◆ **Task prompt**: Please copy the data below word for word, leaving out the pictures.

======== Input data

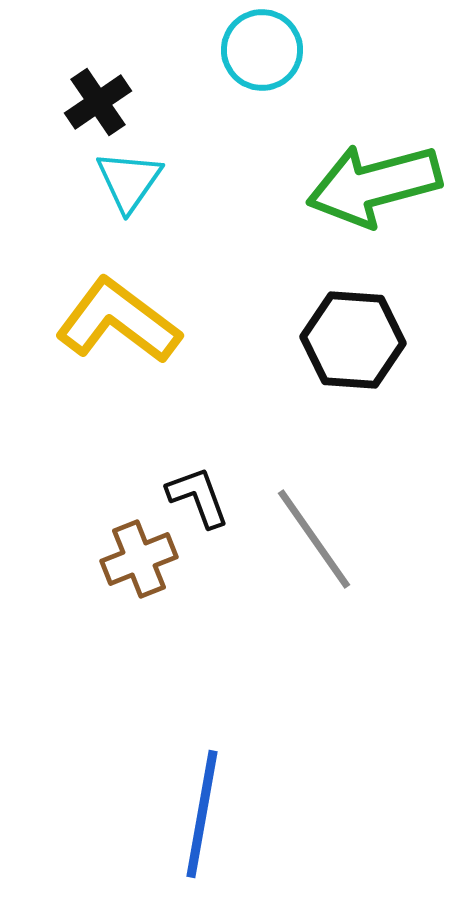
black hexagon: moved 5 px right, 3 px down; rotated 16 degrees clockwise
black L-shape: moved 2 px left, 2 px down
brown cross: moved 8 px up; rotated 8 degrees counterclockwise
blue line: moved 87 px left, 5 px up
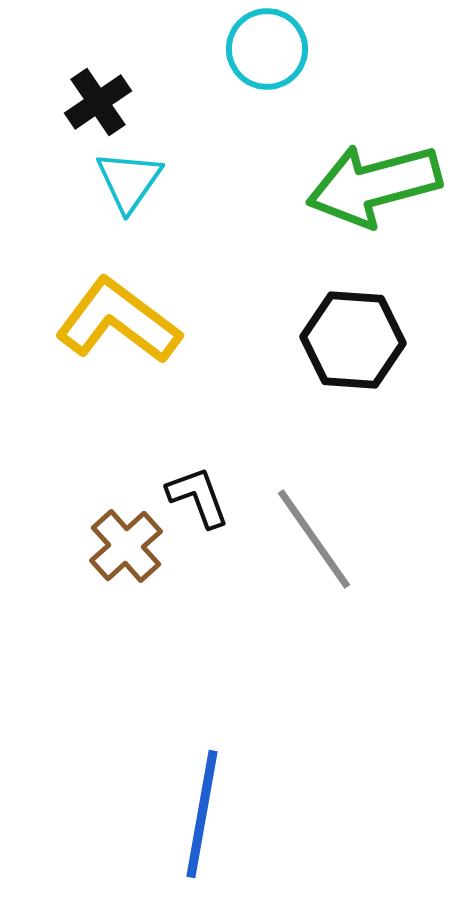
cyan circle: moved 5 px right, 1 px up
brown cross: moved 13 px left, 13 px up; rotated 20 degrees counterclockwise
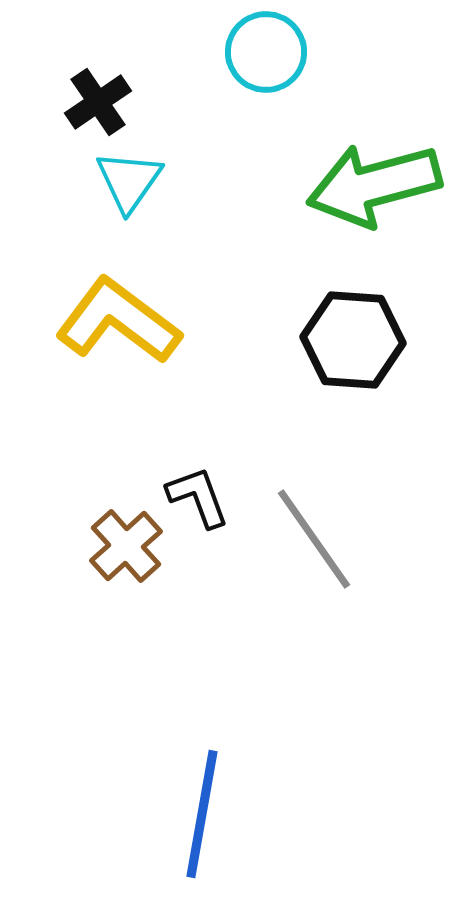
cyan circle: moved 1 px left, 3 px down
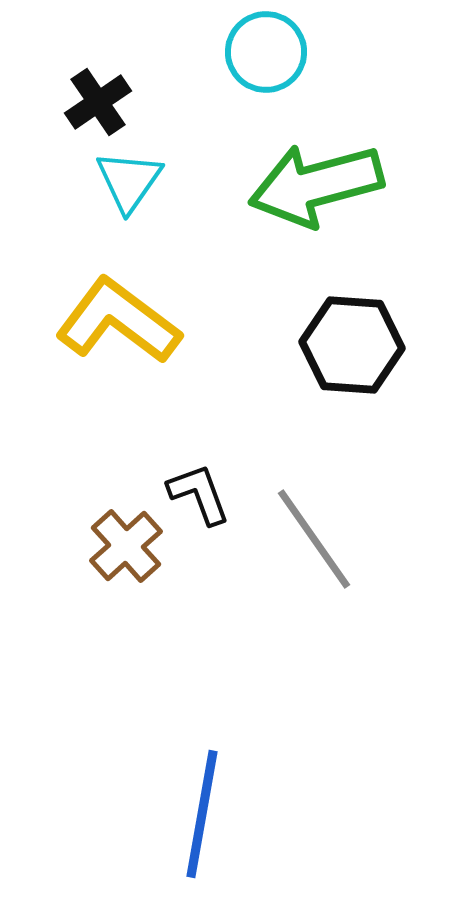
green arrow: moved 58 px left
black hexagon: moved 1 px left, 5 px down
black L-shape: moved 1 px right, 3 px up
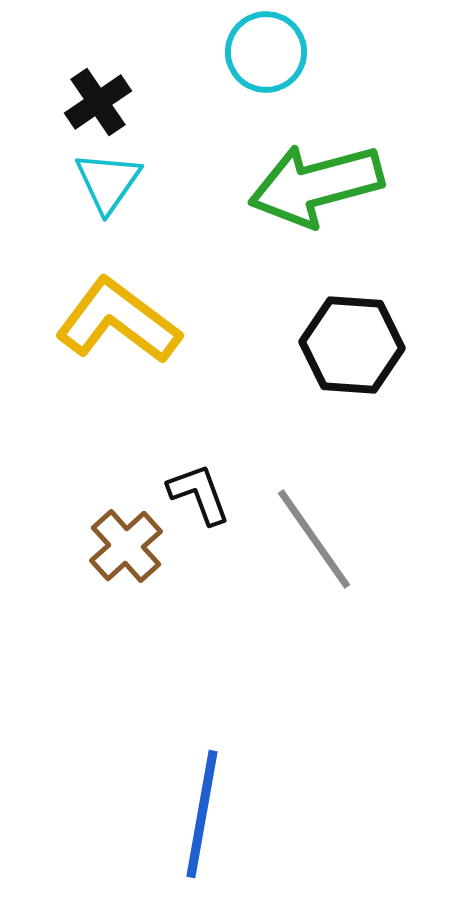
cyan triangle: moved 21 px left, 1 px down
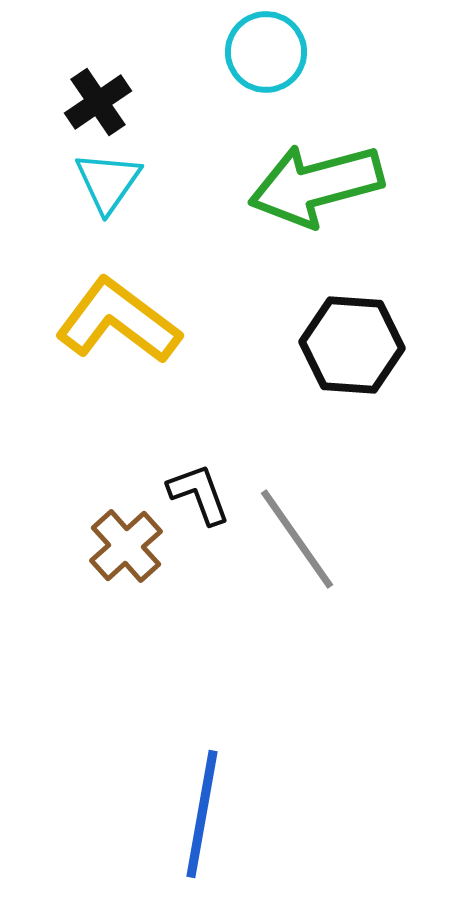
gray line: moved 17 px left
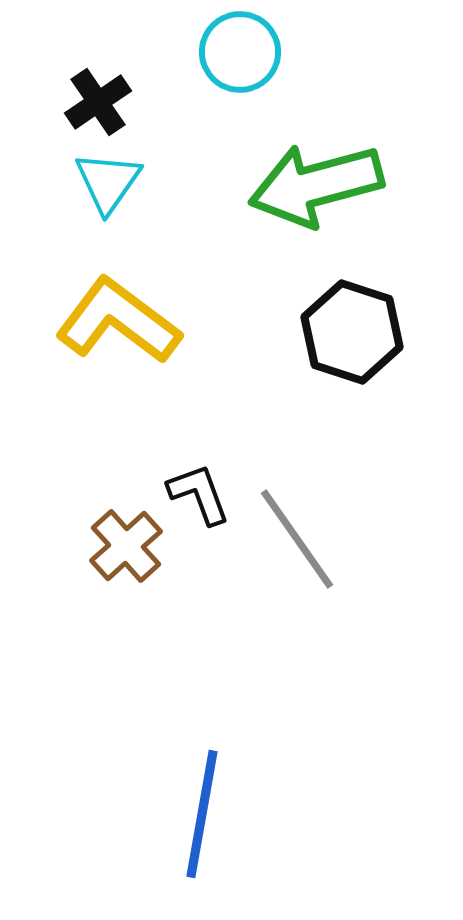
cyan circle: moved 26 px left
black hexagon: moved 13 px up; rotated 14 degrees clockwise
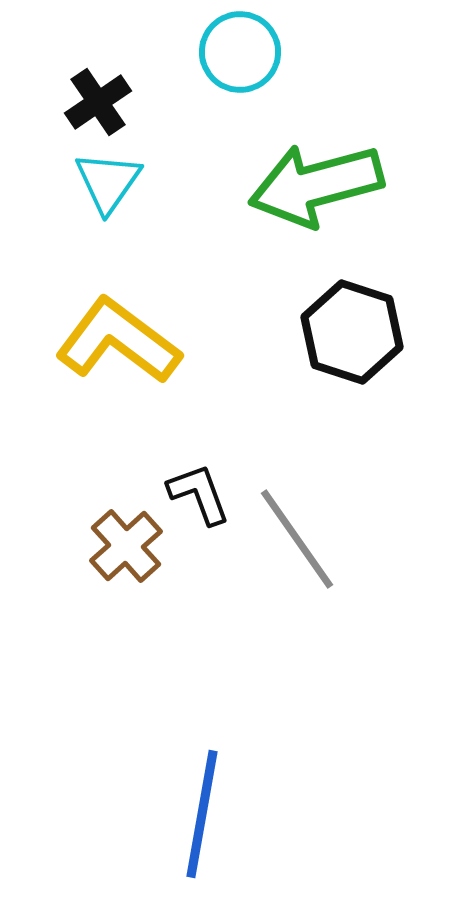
yellow L-shape: moved 20 px down
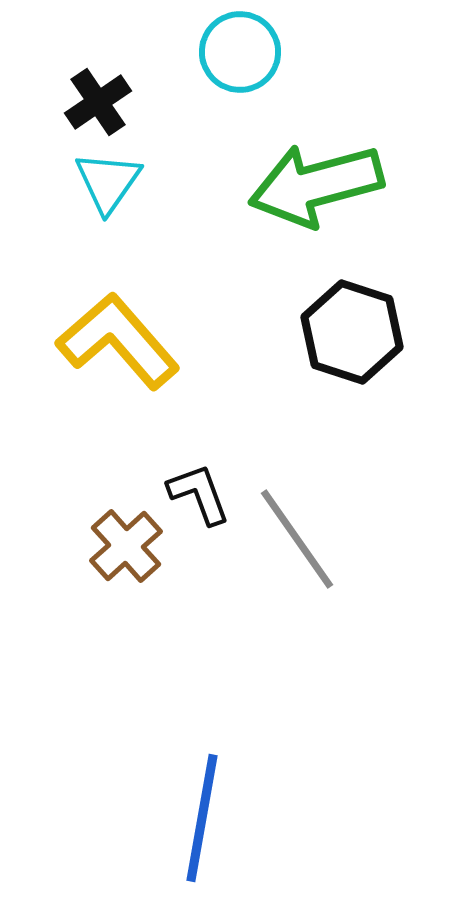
yellow L-shape: rotated 12 degrees clockwise
blue line: moved 4 px down
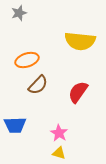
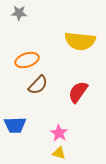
gray star: rotated 21 degrees clockwise
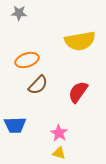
yellow semicircle: rotated 16 degrees counterclockwise
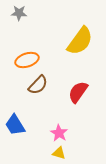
yellow semicircle: rotated 44 degrees counterclockwise
blue trapezoid: rotated 60 degrees clockwise
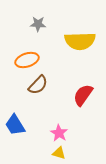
gray star: moved 19 px right, 11 px down
yellow semicircle: rotated 52 degrees clockwise
red semicircle: moved 5 px right, 3 px down
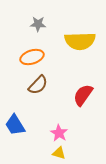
orange ellipse: moved 5 px right, 3 px up
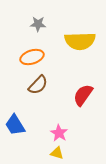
yellow triangle: moved 2 px left
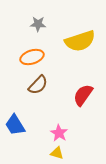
yellow semicircle: rotated 16 degrees counterclockwise
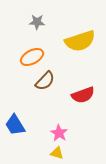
gray star: moved 1 px left, 2 px up
orange ellipse: rotated 10 degrees counterclockwise
brown semicircle: moved 7 px right, 4 px up
red semicircle: rotated 145 degrees counterclockwise
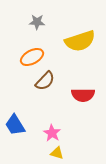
red semicircle: rotated 20 degrees clockwise
pink star: moved 7 px left
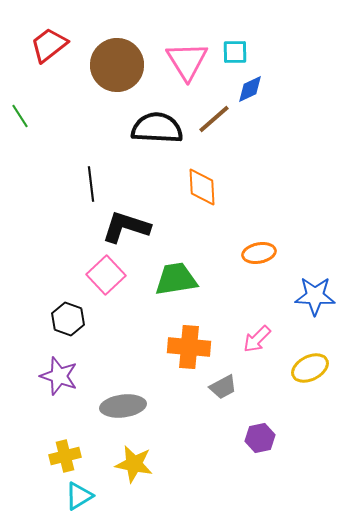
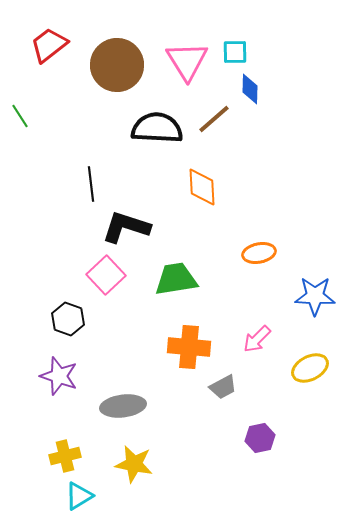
blue diamond: rotated 64 degrees counterclockwise
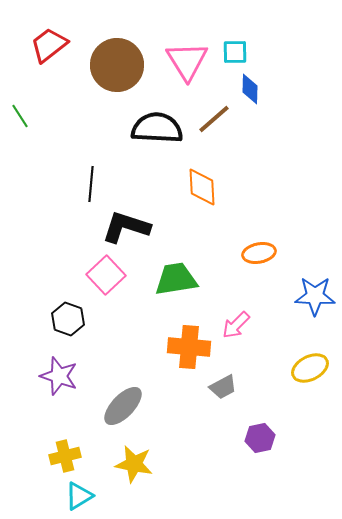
black line: rotated 12 degrees clockwise
pink arrow: moved 21 px left, 14 px up
gray ellipse: rotated 39 degrees counterclockwise
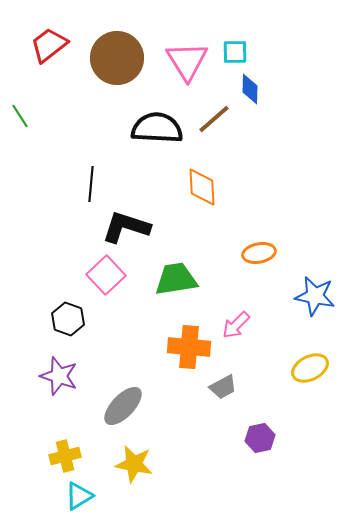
brown circle: moved 7 px up
blue star: rotated 9 degrees clockwise
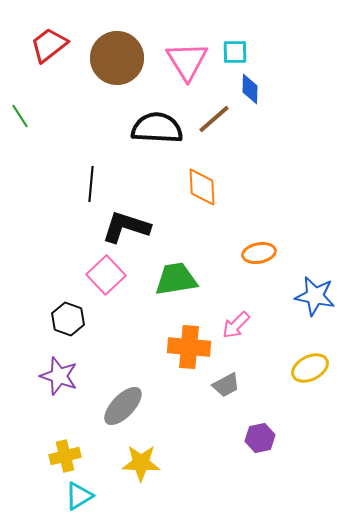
gray trapezoid: moved 3 px right, 2 px up
yellow star: moved 7 px right, 1 px up; rotated 9 degrees counterclockwise
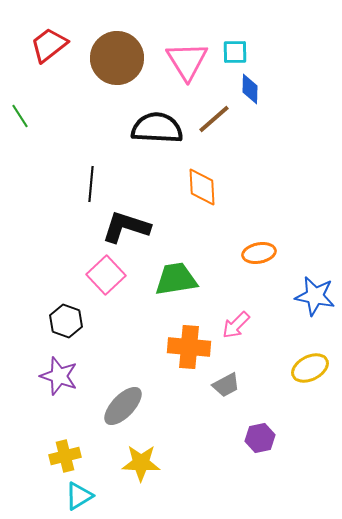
black hexagon: moved 2 px left, 2 px down
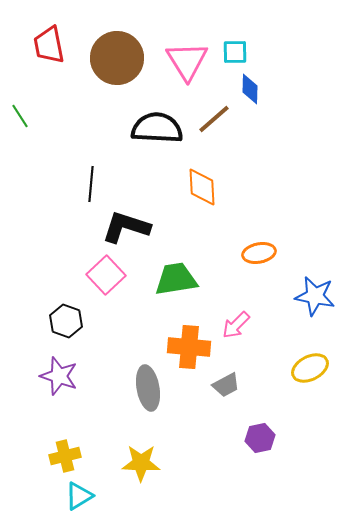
red trapezoid: rotated 63 degrees counterclockwise
gray ellipse: moved 25 px right, 18 px up; rotated 54 degrees counterclockwise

================

◆ **The result**:
black hexagon: moved 5 px right, 3 px down; rotated 16 degrees clockwise
black L-shape: moved 2 px left, 2 px down
brown cross: moved 8 px up; rotated 8 degrees counterclockwise
blue line: moved 87 px left, 5 px up
cyan circle: moved 5 px right, 1 px up
brown cross: moved 13 px left, 13 px up; rotated 20 degrees counterclockwise
cyan circle: moved 1 px left, 3 px down
green arrow: moved 58 px left
black hexagon: moved 1 px left, 5 px down
black L-shape: moved 1 px right, 3 px up
cyan triangle: moved 21 px left, 1 px down
gray line: moved 17 px left
cyan circle: moved 26 px left
black hexagon: moved 13 px up; rotated 14 degrees clockwise
yellow L-shape: moved 20 px down
yellow L-shape: rotated 12 degrees clockwise
blue line: moved 4 px down
gray star: rotated 21 degrees clockwise
yellow semicircle: rotated 16 degrees counterclockwise
yellow semicircle: rotated 44 degrees counterclockwise
blue trapezoid: rotated 60 degrees clockwise
gray star: moved 19 px right, 11 px down
yellow semicircle: rotated 52 degrees clockwise
red semicircle: moved 5 px right, 3 px down
orange ellipse: moved 5 px right, 3 px up
yellow triangle: moved 2 px left
yellow semicircle: rotated 16 degrees counterclockwise
gray star: moved 1 px left, 2 px up
orange ellipse: rotated 10 degrees counterclockwise
brown semicircle: moved 7 px right, 4 px up
red semicircle: rotated 145 degrees counterclockwise
red semicircle: rotated 20 degrees clockwise
pink star: moved 7 px left
blue diamond: rotated 64 degrees counterclockwise
black line: rotated 12 degrees clockwise
pink arrow: moved 21 px left, 14 px up
gray ellipse: rotated 39 degrees counterclockwise
brown circle: moved 7 px up
blue star: rotated 9 degrees clockwise
gray trapezoid: moved 3 px right, 2 px up
yellow star: moved 7 px right, 1 px up; rotated 9 degrees counterclockwise
black hexagon: moved 2 px left, 2 px down
red trapezoid: rotated 63 degrees counterclockwise
gray ellipse: moved 25 px right, 18 px up; rotated 54 degrees counterclockwise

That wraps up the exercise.